[Task requirements] Give the entries again, precisely as they were written.
----------------------------------------
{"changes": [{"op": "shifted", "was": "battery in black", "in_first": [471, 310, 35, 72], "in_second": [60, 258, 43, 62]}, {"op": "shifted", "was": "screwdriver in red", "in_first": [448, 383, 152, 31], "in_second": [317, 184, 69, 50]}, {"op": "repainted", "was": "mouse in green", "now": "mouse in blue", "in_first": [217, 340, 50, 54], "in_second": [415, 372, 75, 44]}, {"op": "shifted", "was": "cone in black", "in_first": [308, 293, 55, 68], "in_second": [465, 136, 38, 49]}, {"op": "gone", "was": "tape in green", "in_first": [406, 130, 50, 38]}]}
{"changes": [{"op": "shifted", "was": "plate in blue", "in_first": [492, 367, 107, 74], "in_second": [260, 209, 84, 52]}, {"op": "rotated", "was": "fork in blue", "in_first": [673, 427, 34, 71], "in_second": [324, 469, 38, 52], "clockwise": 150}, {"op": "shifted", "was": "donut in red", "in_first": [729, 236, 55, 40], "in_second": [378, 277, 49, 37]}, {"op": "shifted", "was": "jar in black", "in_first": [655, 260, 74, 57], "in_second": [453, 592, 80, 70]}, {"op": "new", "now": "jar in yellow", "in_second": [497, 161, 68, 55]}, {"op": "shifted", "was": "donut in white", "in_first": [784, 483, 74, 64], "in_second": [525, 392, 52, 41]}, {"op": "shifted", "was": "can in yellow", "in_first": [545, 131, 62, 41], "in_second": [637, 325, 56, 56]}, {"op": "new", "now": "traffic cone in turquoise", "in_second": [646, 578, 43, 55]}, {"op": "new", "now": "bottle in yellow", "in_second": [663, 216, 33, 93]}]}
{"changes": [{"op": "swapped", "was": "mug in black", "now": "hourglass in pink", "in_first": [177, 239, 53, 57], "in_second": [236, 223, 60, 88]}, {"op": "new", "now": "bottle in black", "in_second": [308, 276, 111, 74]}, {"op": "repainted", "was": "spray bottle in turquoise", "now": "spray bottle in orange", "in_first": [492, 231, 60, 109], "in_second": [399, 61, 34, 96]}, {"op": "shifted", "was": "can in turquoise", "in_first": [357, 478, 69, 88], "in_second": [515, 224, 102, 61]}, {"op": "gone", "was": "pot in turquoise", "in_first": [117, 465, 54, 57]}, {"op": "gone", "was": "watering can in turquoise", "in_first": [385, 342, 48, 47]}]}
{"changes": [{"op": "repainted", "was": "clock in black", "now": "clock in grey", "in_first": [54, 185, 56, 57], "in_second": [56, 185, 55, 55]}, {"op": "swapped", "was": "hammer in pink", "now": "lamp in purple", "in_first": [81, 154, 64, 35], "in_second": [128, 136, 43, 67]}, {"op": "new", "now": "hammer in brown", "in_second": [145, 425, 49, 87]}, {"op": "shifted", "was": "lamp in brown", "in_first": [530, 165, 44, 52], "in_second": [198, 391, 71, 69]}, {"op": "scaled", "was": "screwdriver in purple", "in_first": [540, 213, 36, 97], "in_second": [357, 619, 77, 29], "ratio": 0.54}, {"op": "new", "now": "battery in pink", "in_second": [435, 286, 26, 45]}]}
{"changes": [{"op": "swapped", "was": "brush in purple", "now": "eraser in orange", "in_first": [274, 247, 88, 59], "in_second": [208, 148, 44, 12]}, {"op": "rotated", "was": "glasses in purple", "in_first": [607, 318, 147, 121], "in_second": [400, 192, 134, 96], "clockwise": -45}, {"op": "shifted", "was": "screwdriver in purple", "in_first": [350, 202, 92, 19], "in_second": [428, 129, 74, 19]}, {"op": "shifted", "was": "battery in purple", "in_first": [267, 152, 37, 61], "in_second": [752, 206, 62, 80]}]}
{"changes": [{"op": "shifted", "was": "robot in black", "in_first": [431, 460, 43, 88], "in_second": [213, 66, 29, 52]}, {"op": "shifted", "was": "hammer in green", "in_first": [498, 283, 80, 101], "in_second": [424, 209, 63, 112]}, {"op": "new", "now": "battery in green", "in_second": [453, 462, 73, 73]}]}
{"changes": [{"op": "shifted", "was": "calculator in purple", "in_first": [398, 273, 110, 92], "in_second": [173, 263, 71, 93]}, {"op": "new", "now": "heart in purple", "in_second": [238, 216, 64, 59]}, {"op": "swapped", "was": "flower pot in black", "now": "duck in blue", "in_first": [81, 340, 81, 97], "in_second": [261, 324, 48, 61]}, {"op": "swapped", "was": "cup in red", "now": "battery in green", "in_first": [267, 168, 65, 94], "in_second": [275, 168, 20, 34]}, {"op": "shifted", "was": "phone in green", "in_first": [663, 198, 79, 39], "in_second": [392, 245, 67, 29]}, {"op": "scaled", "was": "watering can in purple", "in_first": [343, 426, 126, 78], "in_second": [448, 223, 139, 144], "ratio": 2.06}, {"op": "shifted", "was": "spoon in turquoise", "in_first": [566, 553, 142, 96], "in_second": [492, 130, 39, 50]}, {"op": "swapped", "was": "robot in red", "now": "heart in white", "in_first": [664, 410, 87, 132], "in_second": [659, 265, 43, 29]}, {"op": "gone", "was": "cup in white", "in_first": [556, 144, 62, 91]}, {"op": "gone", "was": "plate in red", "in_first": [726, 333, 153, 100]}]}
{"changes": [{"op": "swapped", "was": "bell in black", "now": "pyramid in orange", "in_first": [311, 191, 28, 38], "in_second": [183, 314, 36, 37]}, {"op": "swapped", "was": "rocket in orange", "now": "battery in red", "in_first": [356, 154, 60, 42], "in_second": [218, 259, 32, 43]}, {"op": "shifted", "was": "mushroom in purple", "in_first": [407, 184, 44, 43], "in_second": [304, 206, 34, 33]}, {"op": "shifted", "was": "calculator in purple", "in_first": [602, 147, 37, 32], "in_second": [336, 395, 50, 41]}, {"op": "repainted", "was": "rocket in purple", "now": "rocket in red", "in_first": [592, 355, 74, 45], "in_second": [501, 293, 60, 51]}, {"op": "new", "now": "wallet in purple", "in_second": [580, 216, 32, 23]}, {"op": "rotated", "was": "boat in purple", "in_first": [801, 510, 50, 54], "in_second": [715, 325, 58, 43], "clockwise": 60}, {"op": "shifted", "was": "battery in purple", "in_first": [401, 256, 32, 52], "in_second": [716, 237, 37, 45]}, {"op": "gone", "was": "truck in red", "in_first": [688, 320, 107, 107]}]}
----------------------------------------
[Your response]
{"changes": [{"op": "shifted", "was": "battery in black", "in_first": [471, 310, 35, 72], "in_second": [60, 258, 43, 62]}, {"op": "shifted", "was": "screwdriver in red", "in_first": [448, 383, 152, 31], "in_second": [317, 184, 69, 50]}, {"op": "repainted", "was": "mouse in green", "now": "mouse in blue", "in_first": [217, 340, 50, 54], "in_second": [415, 372, 75, 44]}, {"op": "shifted", "was": "cone in black", "in_first": [308, 293, 55, 68], "in_second": [465, 136, 38, 49]}, {"op": "gone", "was": "tape in green", "in_first": [406, 130, 50, 38]}]}
{"changes": [{"op": "shifted", "was": "plate in blue", "in_first": [492, 367, 107, 74], "in_second": [260, 209, 84, 52]}, {"op": "rotated", "was": "fork in blue", "in_first": [673, 427, 34, 71], "in_second": [324, 469, 38, 52], "clockwise": 150}, {"op": "shifted", "was": "donut in red", "in_first": [729, 236, 55, 40], "in_second": [378, 277, 49, 37]}, {"op": "shifted", "was": "jar in black", "in_first": [655, 260, 74, 57], "in_second": [453, 592, 80, 70]}, {"op": "new", "now": "jar in yellow", "in_second": [497, 161, 68, 55]}, {"op": "shifted", "was": "donut in white", "in_first": [784, 483, 74, 64], "in_second": [525, 392, 52, 41]}, {"op": "shifted", "was": "can in yellow", "in_first": [545, 131, 62, 41], "in_second": [637, 325, 56, 56]}, {"op": "new", "now": "traffic cone in turquoise", "in_second": [646, 578, 43, 55]}, {"op": "new", "now": "bottle in yellow", "in_second": [663, 216, 33, 93]}]}
{"changes": [{"op": "swapped", "was": "mug in black", "now": "hourglass in pink", "in_first": [177, 239, 53, 57], "in_second": [236, 223, 60, 88]}, {"op": "new", "now": "bottle in black", "in_second": [308, 276, 111, 74]}, {"op": "repainted", "was": "spray bottle in turquoise", "now": "spray bottle in orange", "in_first": [492, 231, 60, 109], "in_second": [399, 61, 34, 96]}, {"op": "shifted", "was": "can in turquoise", "in_first": [357, 478, 69, 88], "in_second": [515, 224, 102, 61]}, {"op": "gone", "was": "pot in turquoise", "in_first": [117, 465, 54, 57]}, {"op": "gone", "was": "watering can in turquoise", "in_first": [385, 342, 48, 47]}]}
{"changes": [{"op": "repainted", "was": "clock in black", "now": "clock in grey", "in_first": [54, 185, 56, 57], "in_second": [56, 185, 55, 55]}, {"op": "swapped", "was": "hammer in pink", "now": "lamp in purple", "in_first": [81, 154, 64, 35], "in_second": [128, 136, 43, 67]}, {"op": "new", "now": "hammer in brown", "in_second": [145, 425, 49, 87]}, {"op": "shifted", "was": "lamp in brown", "in_first": [530, 165, 44, 52], "in_second": [198, 391, 71, 69]}, {"op": "scaled", "was": "screwdriver in purple", "in_first": [540, 213, 36, 97], "in_second": [357, 619, 77, 29], "ratio": 0.54}, {"op": "new", "now": "battery in pink", "in_second": [435, 286, 26, 45]}]}
{"changes": [{"op": "swapped", "was": "brush in purple", "now": "eraser in orange", "in_first": [274, 247, 88, 59], "in_second": [208, 148, 44, 12]}, {"op": "rotated", "was": "glasses in purple", "in_first": [607, 318, 147, 121], "in_second": [400, 192, 134, 96], "clockwise": -45}, {"op": "shifted", "was": "screwdriver in purple", "in_first": [350, 202, 92, 19], "in_second": [428, 129, 74, 19]}, {"op": "shifted", "was": "battery in purple", "in_first": [267, 152, 37, 61], "in_second": [752, 206, 62, 80]}]}
{"changes": [{"op": "shifted", "was": "robot in black", "in_first": [431, 460, 43, 88], "in_second": [213, 66, 29, 52]}, {"op": "shifted", "was": "hammer in green", "in_first": [498, 283, 80, 101], "in_second": [424, 209, 63, 112]}, {"op": "new", "now": "battery in green", "in_second": [453, 462, 73, 73]}]}
{"changes": [{"op": "shifted", "was": "calculator in purple", "in_first": [398, 273, 110, 92], "in_second": [173, 263, 71, 93]}, {"op": "new", "now": "heart in purple", "in_second": [238, 216, 64, 59]}, {"op": "swapped", "was": "flower pot in black", "now": "duck in blue", "in_first": [81, 340, 81, 97], "in_second": [261, 324, 48, 61]}, {"op": "swapped", "was": "cup in red", "now": "battery in green", "in_first": [267, 168, 65, 94], "in_second": [275, 168, 20, 34]}, {"op": "shifted", "was": "phone in green", "in_first": [663, 198, 79, 39], "in_second": [392, 245, 67, 29]}, {"op": "scaled", "was": "watering can in purple", "in_first": [343, 426, 126, 78], "in_second": [448, 223, 139, 144], "ratio": 2.06}, {"op": "shifted", "was": "spoon in turquoise", "in_first": [566, 553, 142, 96], "in_second": [492, 130, 39, 50]}, {"op": "swapped", "was": "robot in red", "now": "heart in white", "in_first": [664, 410, 87, 132], "in_second": [659, 265, 43, 29]}, {"op": "gone", "was": "cup in white", "in_first": [556, 144, 62, 91]}, {"op": "gone", "was": "plate in red", "in_first": [726, 333, 153, 100]}]}
{"changes": [{"op": "swapped", "was": "bell in black", "now": "pyramid in orange", "in_first": [311, 191, 28, 38], "in_second": [183, 314, 36, 37]}, {"op": "swapped", "was": "rocket in orange", "now": "battery in red", "in_first": [356, 154, 60, 42], "in_second": [218, 259, 32, 43]}, {"op": "shifted", "was": "mushroom in purple", "in_first": [407, 184, 44, 43], "in_second": [304, 206, 34, 33]}, {"op": "shifted", "was": "calculator in purple", "in_first": [602, 147, 37, 32], "in_second": [336, 395, 50, 41]}, {"op": "repainted", "was": "rocket in purple", "now": "rocket in red", "in_first": [592, 355, 74, 45], "in_second": [501, 293, 60, 51]}, {"op": "new", "now": "wallet in purple", "in_second": [580, 216, 32, 23]}, {"op": "rotated", "was": "boat in purple", "in_first": [801, 510, 50, 54], "in_second": [715, 325, 58, 43], "clockwise": 60}, {"op": "shifted", "was": "battery in purple", "in_first": [401, 256, 32, 52], "in_second": [716, 237, 37, 45]}, {"op": "gone", "was": "truck in red", "in_first": [688, 320, 107, 107]}]}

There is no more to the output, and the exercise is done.